§ Dataset entries
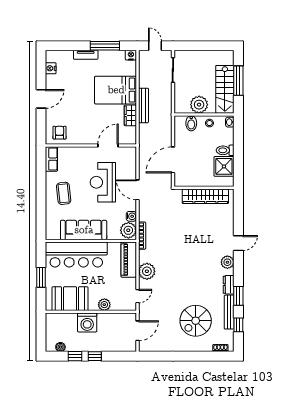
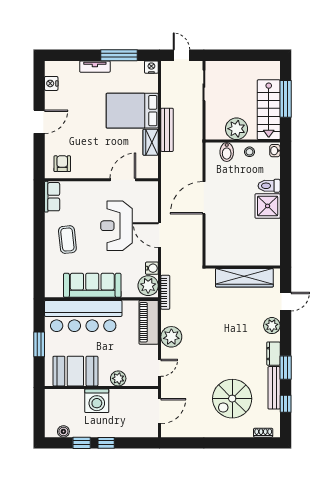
wall: (204, 188) -> (243, 267), moved
wardrobe: (205, 196) -> (244, 278), moved

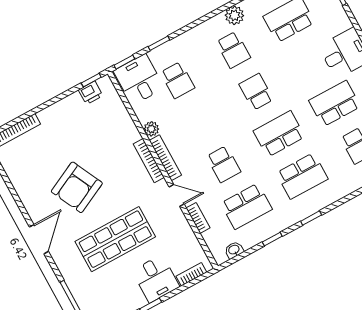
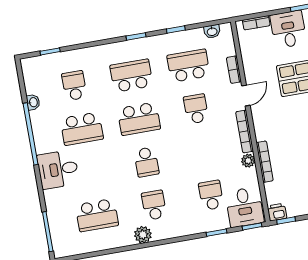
printer: (91, 93) -> (277, 212), moved
bookcase: (149, 161) -> (265, 162), moved
door: (177, 195) -> (246, 96), swing flipped

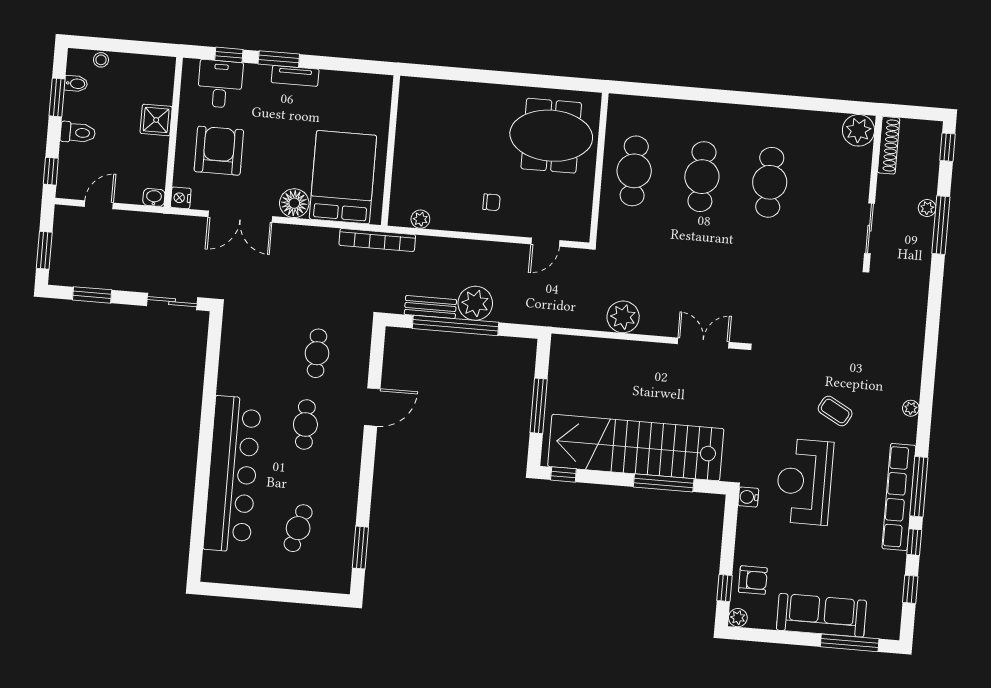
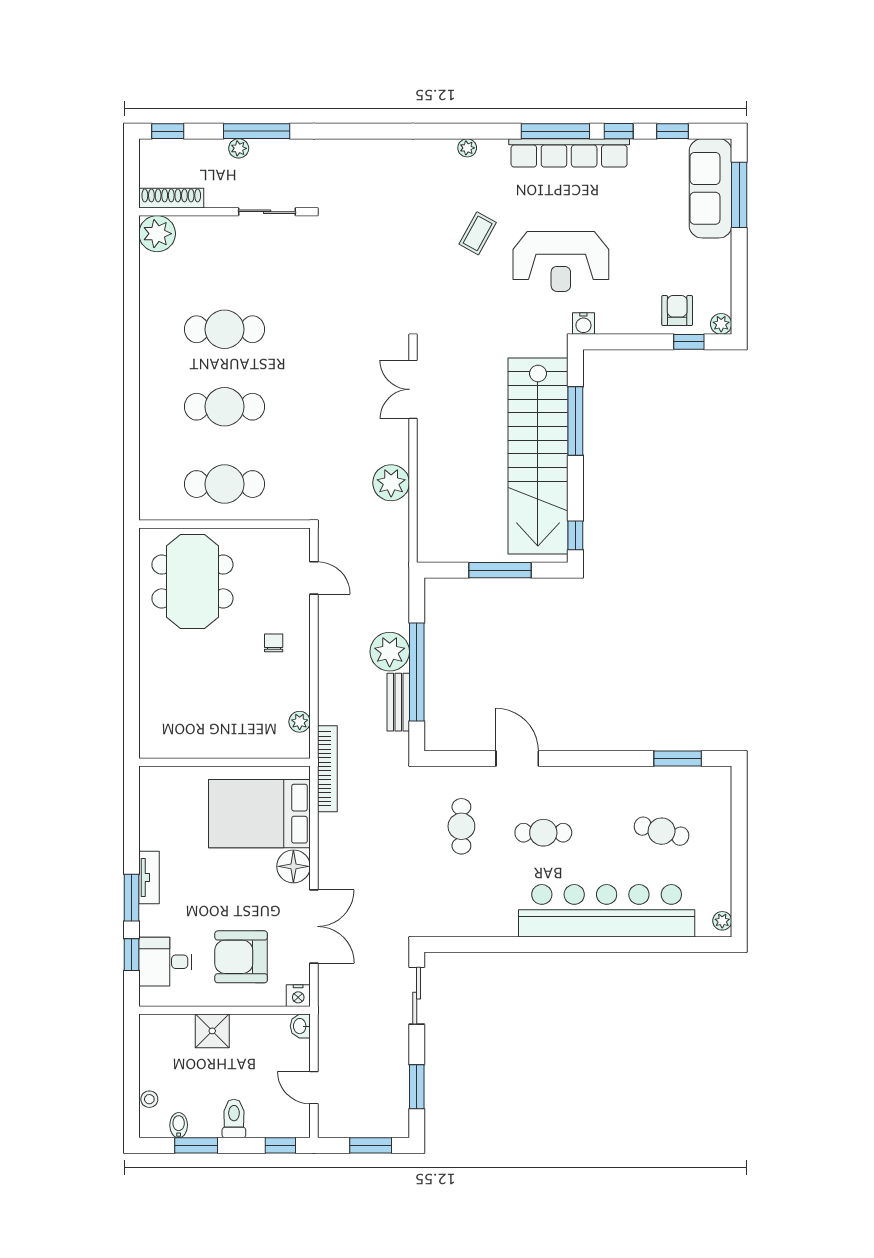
cafe table: (317, 353) -> (461, 826), turned 90
plant: (215, 575) -> (722, 921), added
sofa: (821, 615) -> (710, 188), moved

§ Directive
Filter the records for lines containing the word "moved" and copy each one.

§ Response area
wall: (204, 188) -> (243, 267), moved
wardrobe: (205, 196) -> (244, 278), moved
printer: (91, 93) -> (277, 212), moved
bookcase: (149, 161) -> (265, 162), moved
sofa: (821, 615) -> (710, 188), moved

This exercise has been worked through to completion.